In the entries below, find the lines that contain the word "none" and copy them.

(Stored records)
************

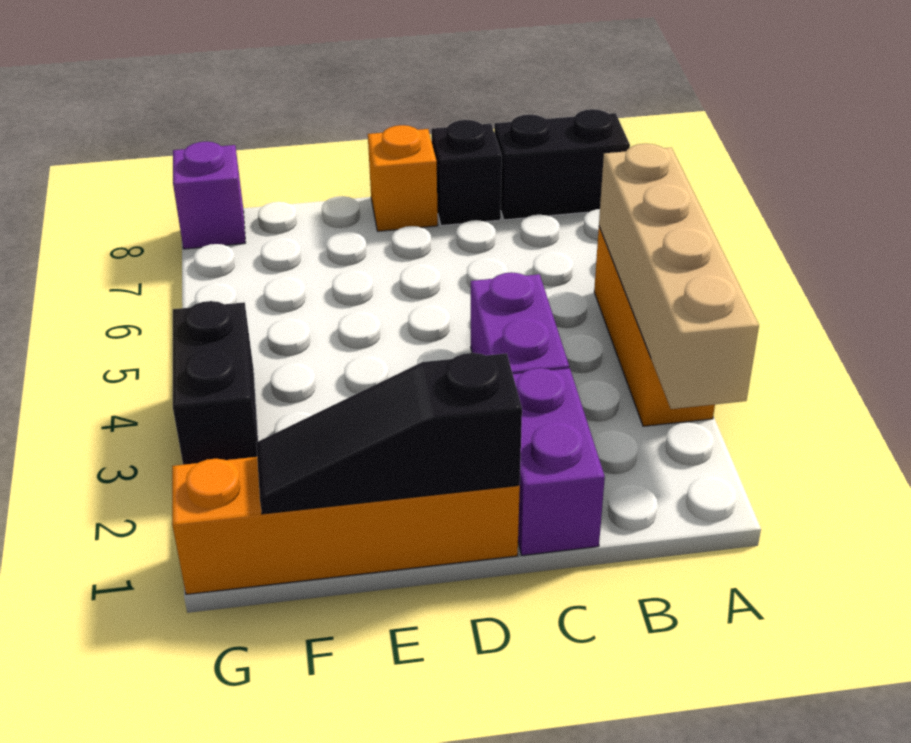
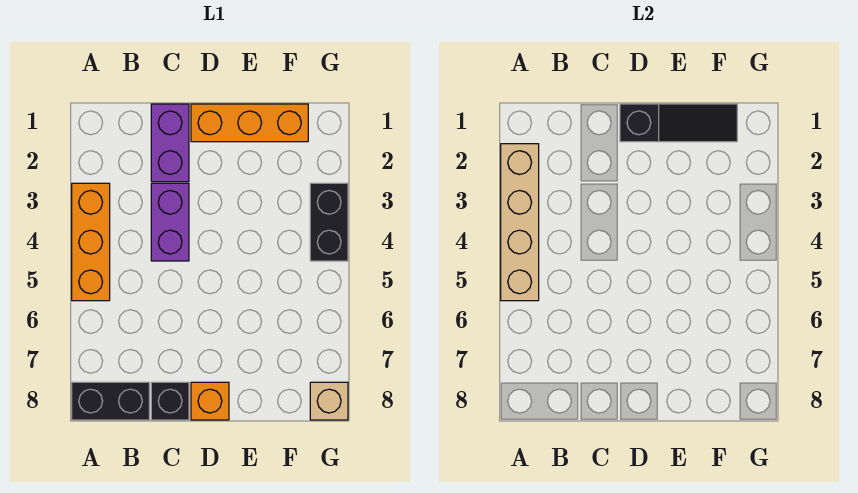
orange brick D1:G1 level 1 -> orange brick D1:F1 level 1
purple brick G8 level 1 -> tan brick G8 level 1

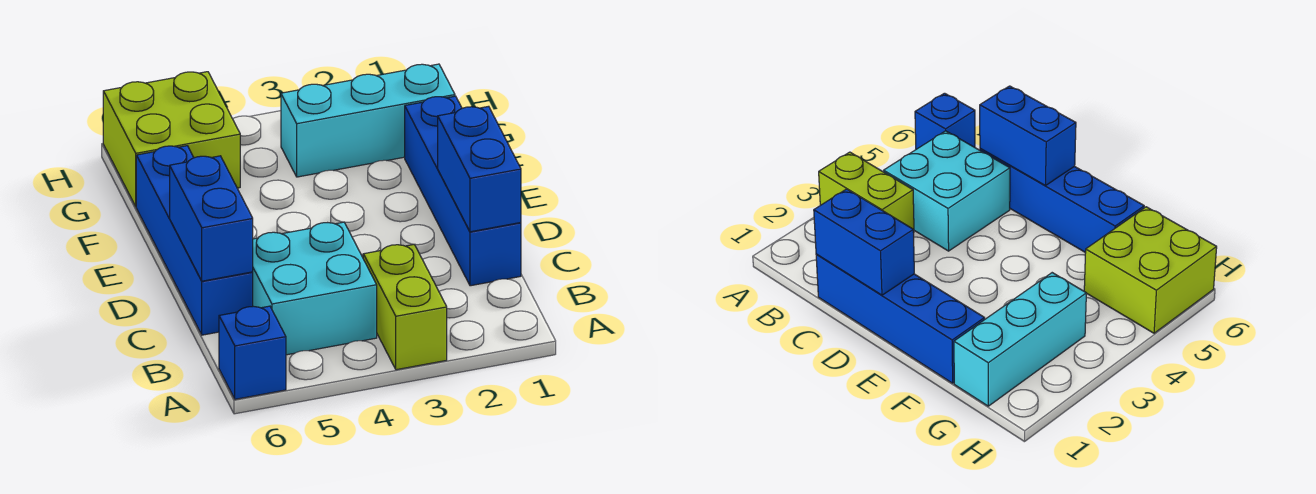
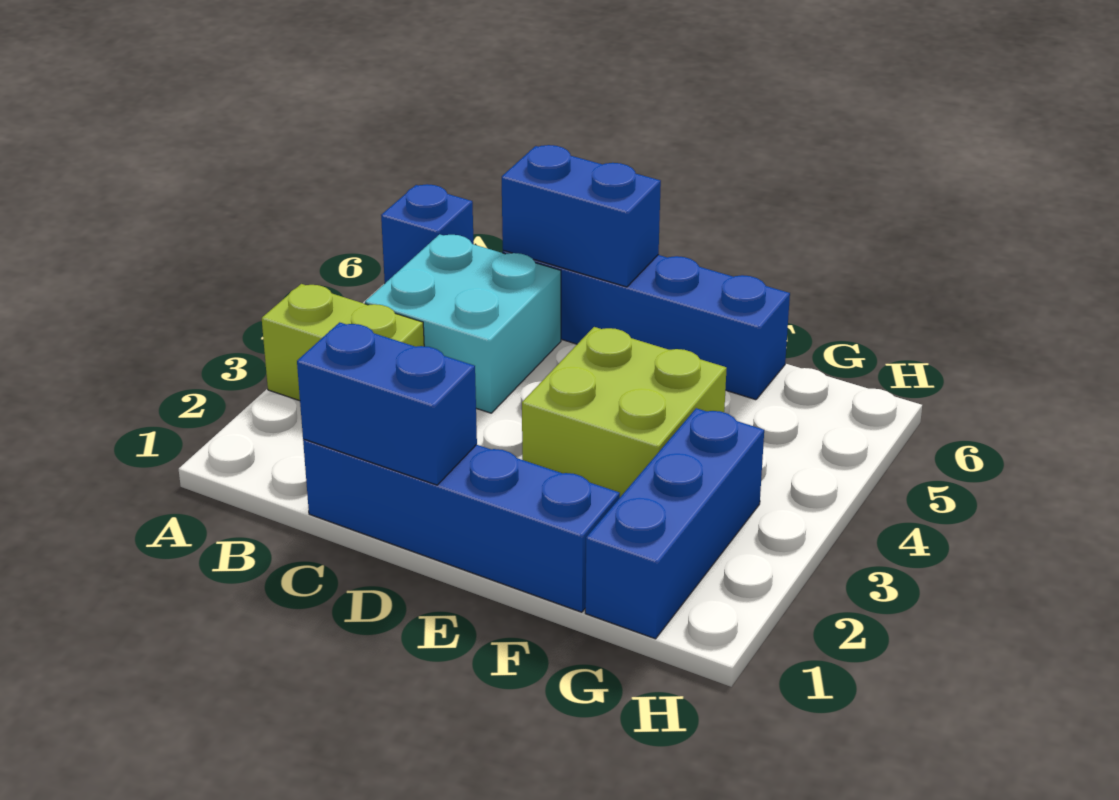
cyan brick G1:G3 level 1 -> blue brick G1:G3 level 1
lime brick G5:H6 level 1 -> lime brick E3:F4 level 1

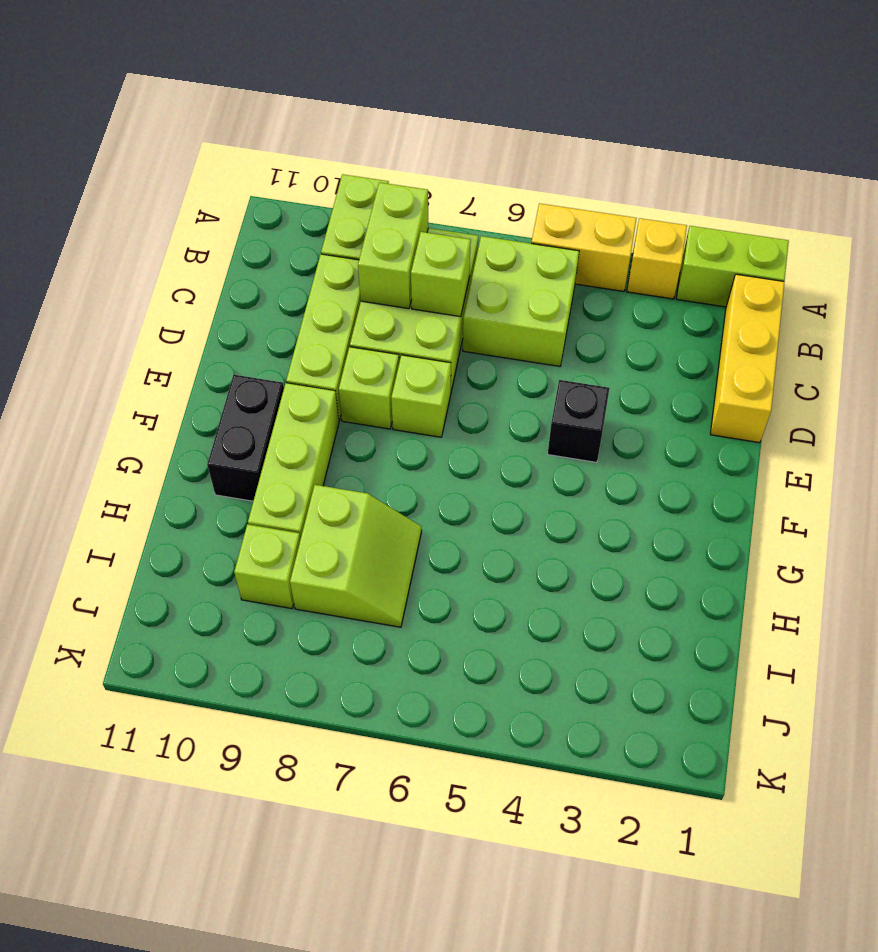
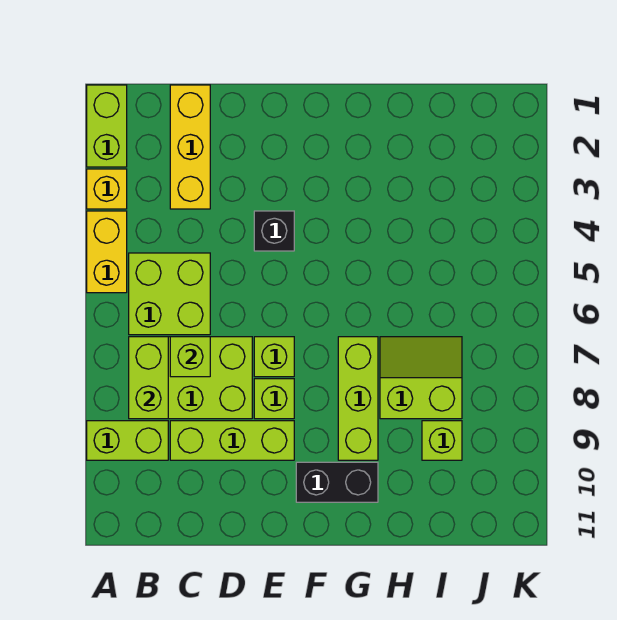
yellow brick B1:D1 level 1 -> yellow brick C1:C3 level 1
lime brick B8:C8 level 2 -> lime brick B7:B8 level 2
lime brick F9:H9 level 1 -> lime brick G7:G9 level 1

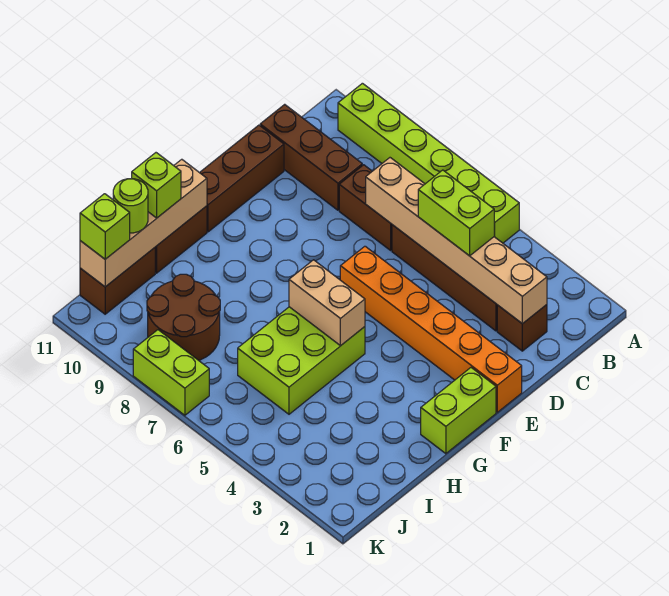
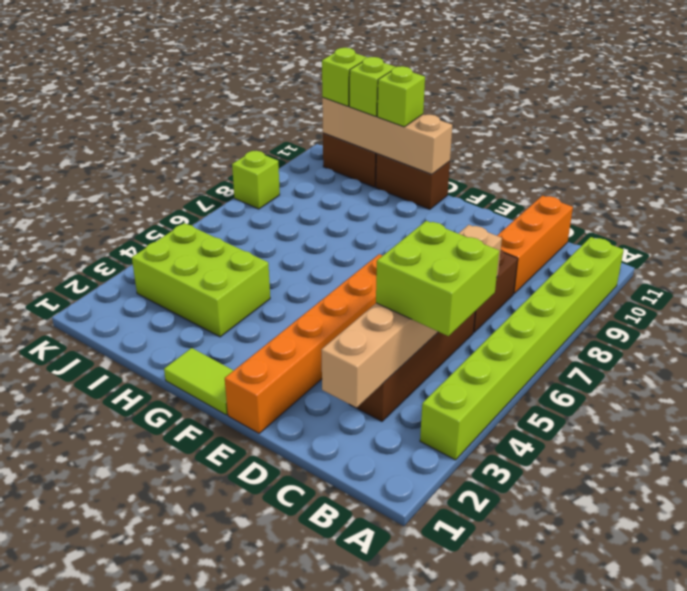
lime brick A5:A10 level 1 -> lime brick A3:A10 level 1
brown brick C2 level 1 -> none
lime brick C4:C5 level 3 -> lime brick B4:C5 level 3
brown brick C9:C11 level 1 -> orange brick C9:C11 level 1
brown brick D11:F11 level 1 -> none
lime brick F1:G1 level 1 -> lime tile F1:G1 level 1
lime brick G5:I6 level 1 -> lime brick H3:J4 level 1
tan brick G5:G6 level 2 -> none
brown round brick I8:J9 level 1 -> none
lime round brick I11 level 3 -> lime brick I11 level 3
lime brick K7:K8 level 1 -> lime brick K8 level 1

************

■ Written response:
brown brick C2 level 1 -> none
brown brick D11:F11 level 1 -> none
tan brick G5:G6 level 2 -> none
brown round brick I8:J9 level 1 -> none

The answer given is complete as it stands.